Exercise brief. Your answer must be the exact lines from the one holding "C6: 2.2uF (GND, VS) -> 100nF (GND, VS)" through the end of the entries, with no pictures.

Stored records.
=== Begin Enclosure ===

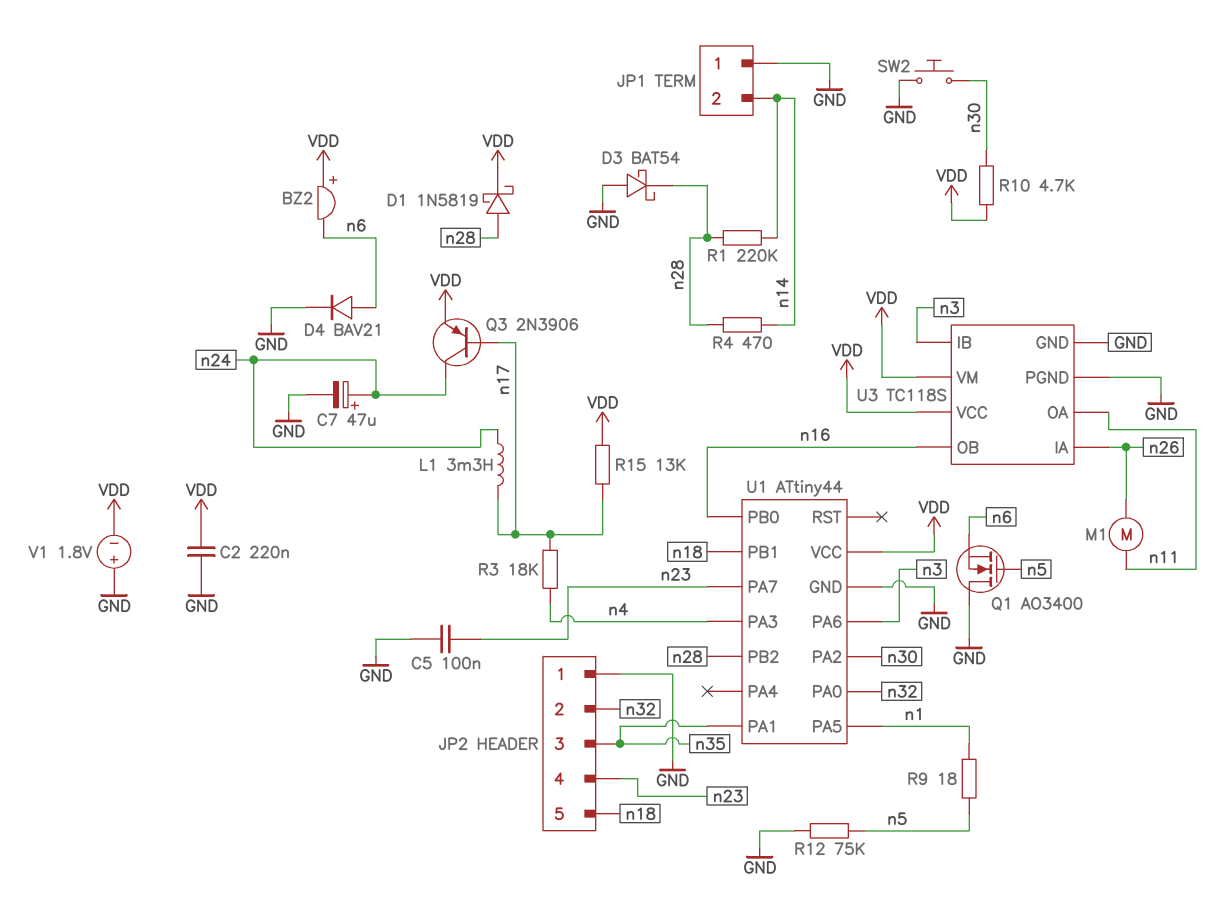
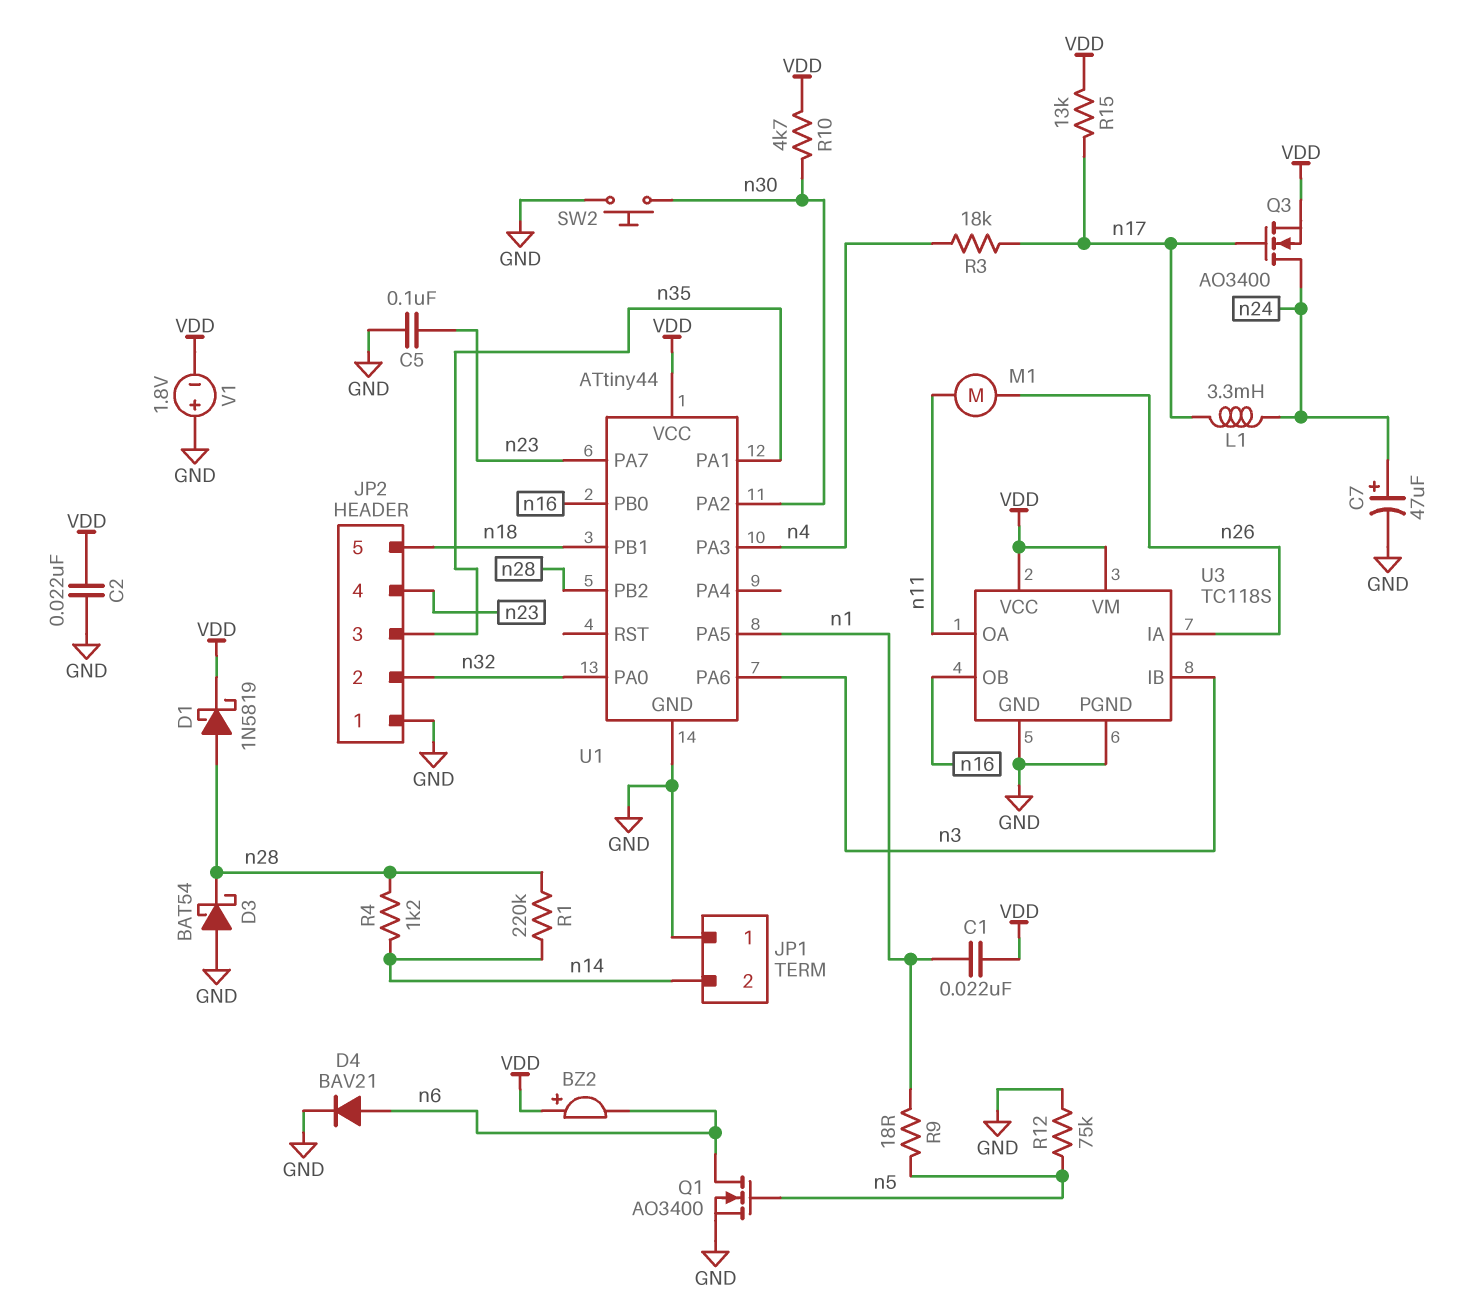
C1: none -> 22nF (VDD, n1)
C2: 220nF (GND, VDD) -> 22nF (GND, VDD)
Q1: NMOS AO3400 (G n5, D GND, S n6) -> NMOS AO3400 (G n5, D n6, S GND)
Q3: PNP 2N3906 (B n17, C n24, E VDD) -> NMOS AO3400 (G n17, D n24, S VDD)
R4: 470 (n14, n28) -> 1.2k (n14, n28)

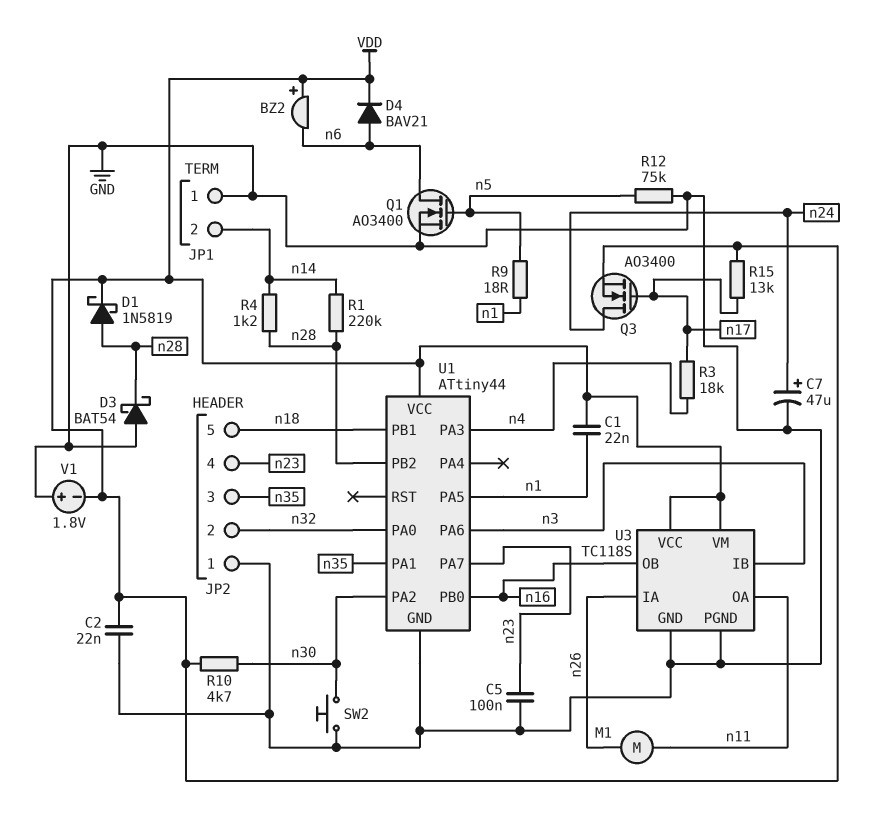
D4: diode BAV21 (A n6, K GND) -> diode BAV21 (A n6, K VDD)
L1: 3.3mH (n17, n24) -> none

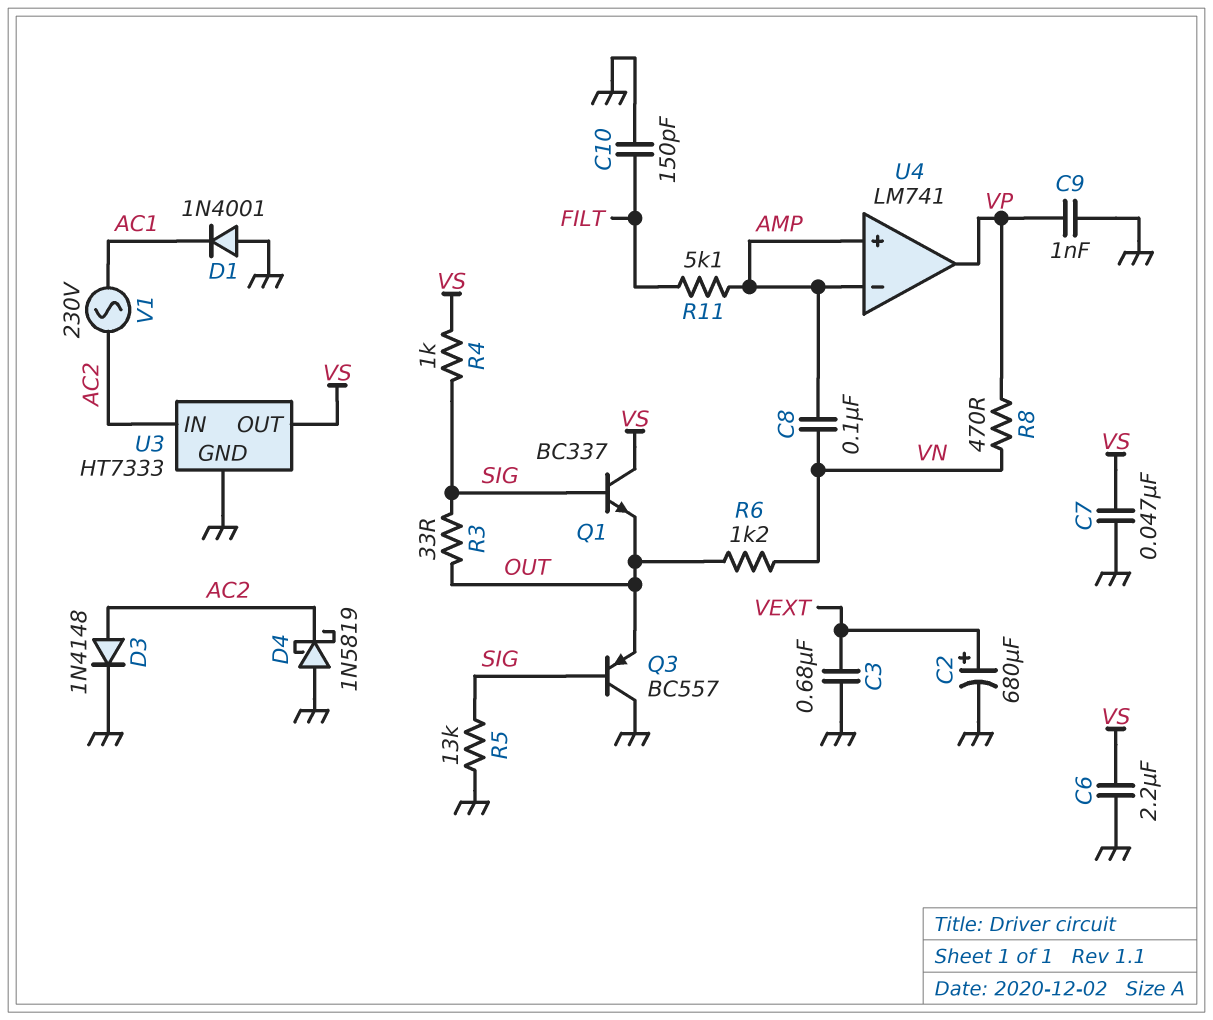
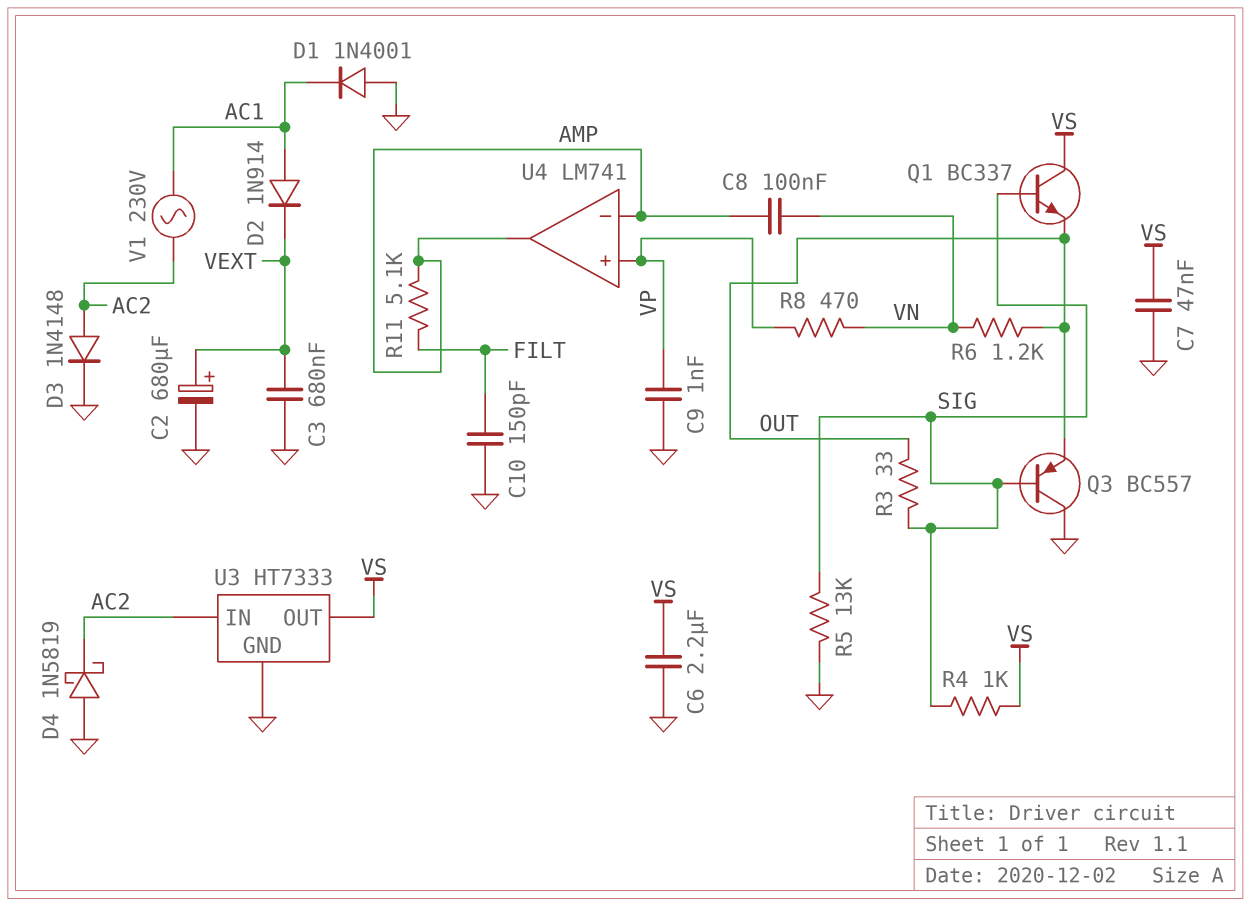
D2: none -> diode 1N914 (A AC1, K VEXT)
U4 pin in+: AMP -> VP
U4 pin out: VP -> AMP

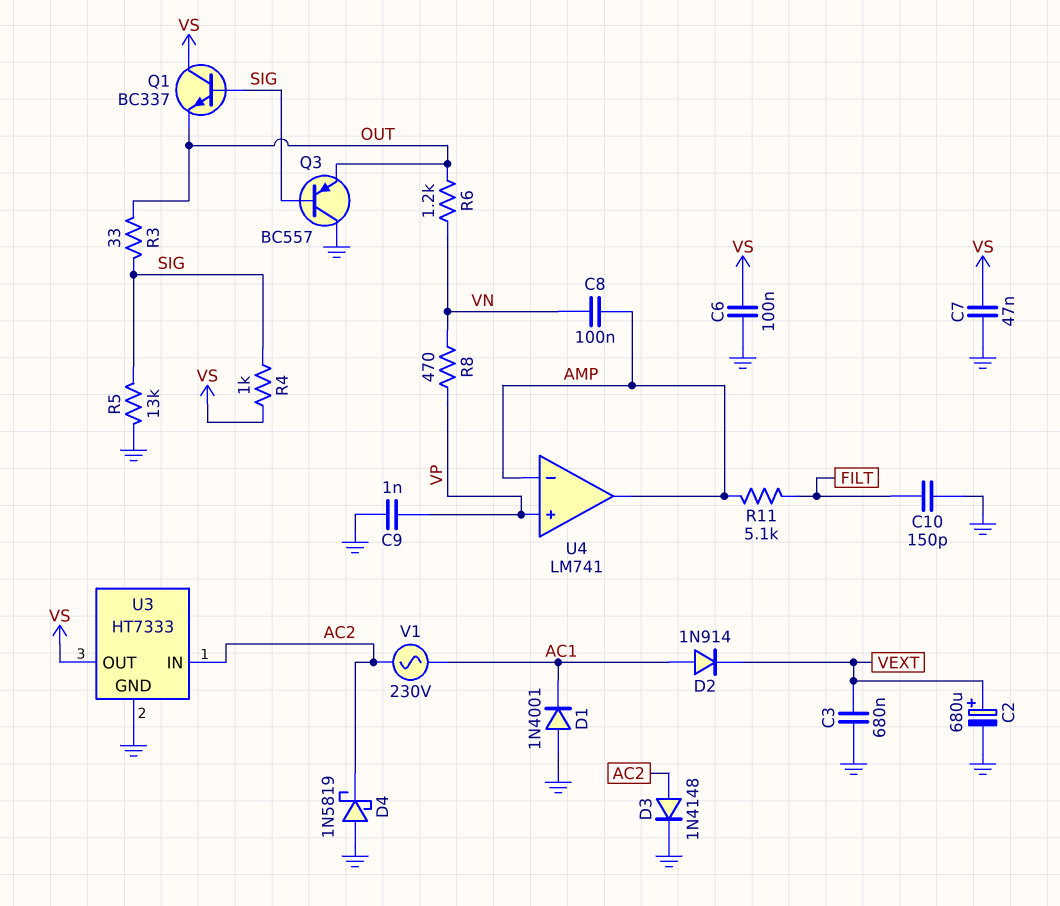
C6: 2.2uF (GND, VS) -> 100nF (GND, VS)

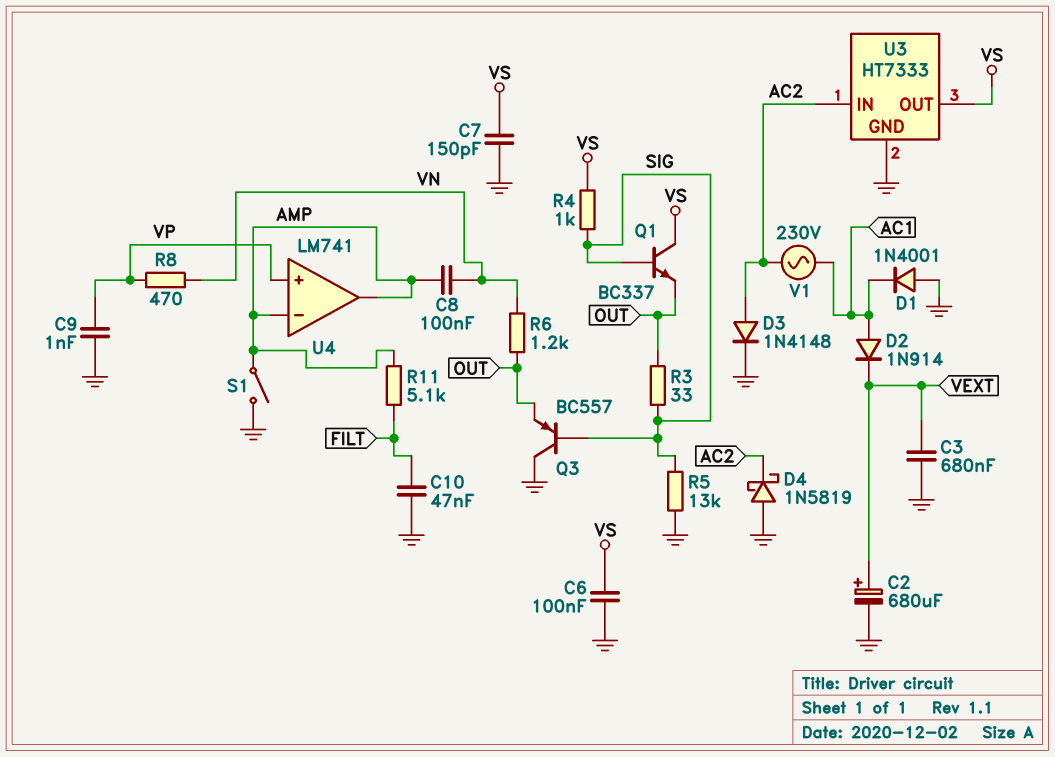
C7: 47nF (GND, VS) -> 150pF (GND, VS)
C10: 150pF (FILT, GND) -> 47nF (FILT, GND)
S1: none -> switch (AMP, GND)

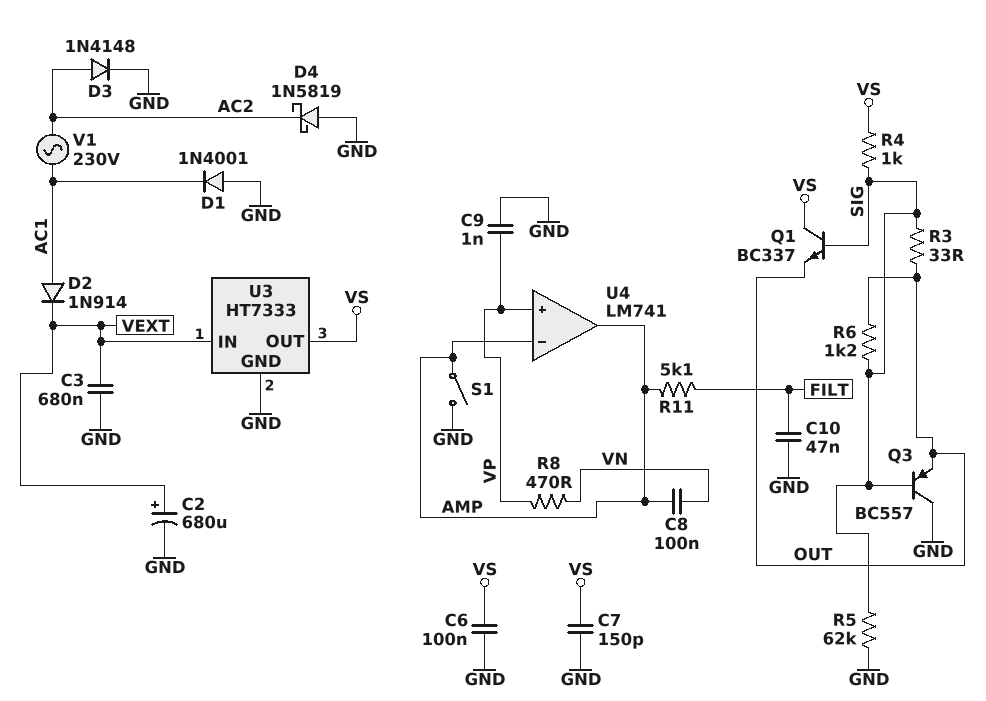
R5: 13k (GND, SIG) -> 62k (GND, SIG)
R6: 1.2k (OUT, VN) -> 1.2k (OUT, SIG)
U3 pin IN: AC2 -> VEXT

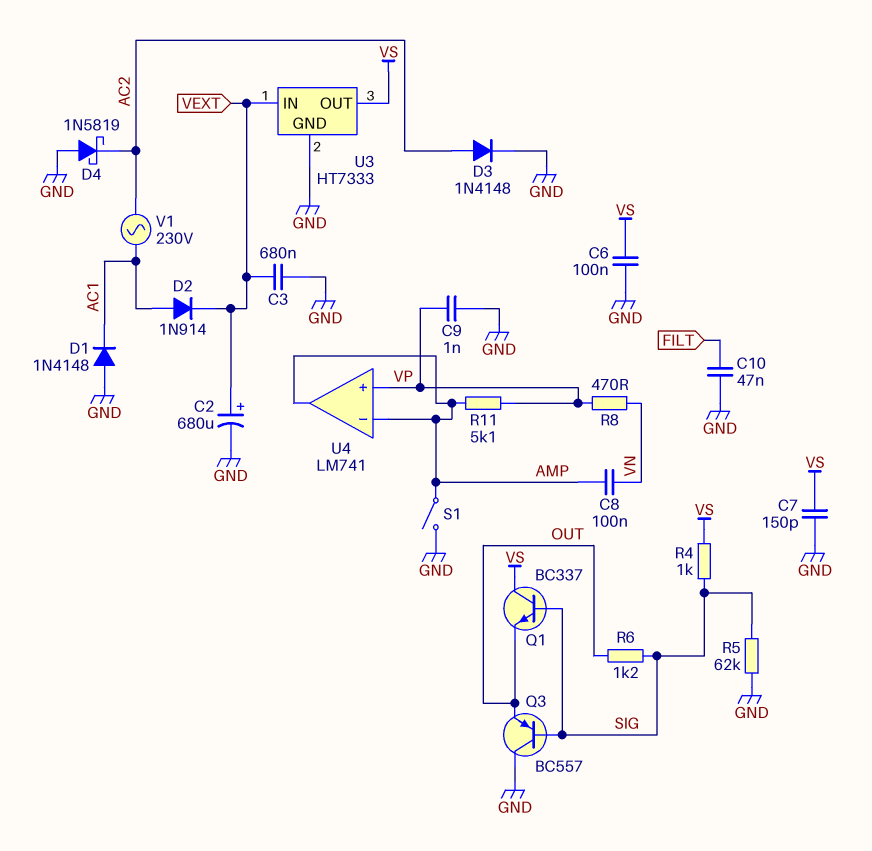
D1: diode 1N4001 (A GND, K AC1) -> diode 1N4148 (A GND, K AC1)
R3: 33 (OUT, SIG) -> none
R11: 5.1k (AMP, FILT) -> 5.1k (AMP, VP)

=== End Enclosure ===

Your solution.
C6: 2.2uF (GND, VS) -> 100nF (GND, VS)

C7: 47nF (GND, VS) -> 150pF (GND, VS)
C10: 150pF (FILT, GND) -> 47nF (FILT, GND)
S1: none -> switch (AMP, GND)

R5: 13k (GND, SIG) -> 62k (GND, SIG)
R6: 1.2k (OUT, VN) -> 1.2k (OUT, SIG)
U3 pin IN: AC2 -> VEXT

D1: diode 1N4001 (A GND, K AC1) -> diode 1N4148 (A GND, K AC1)
R3: 33 (OUT, SIG) -> none
R11: 5.1k (AMP, FILT) -> 5.1k (AMP, VP)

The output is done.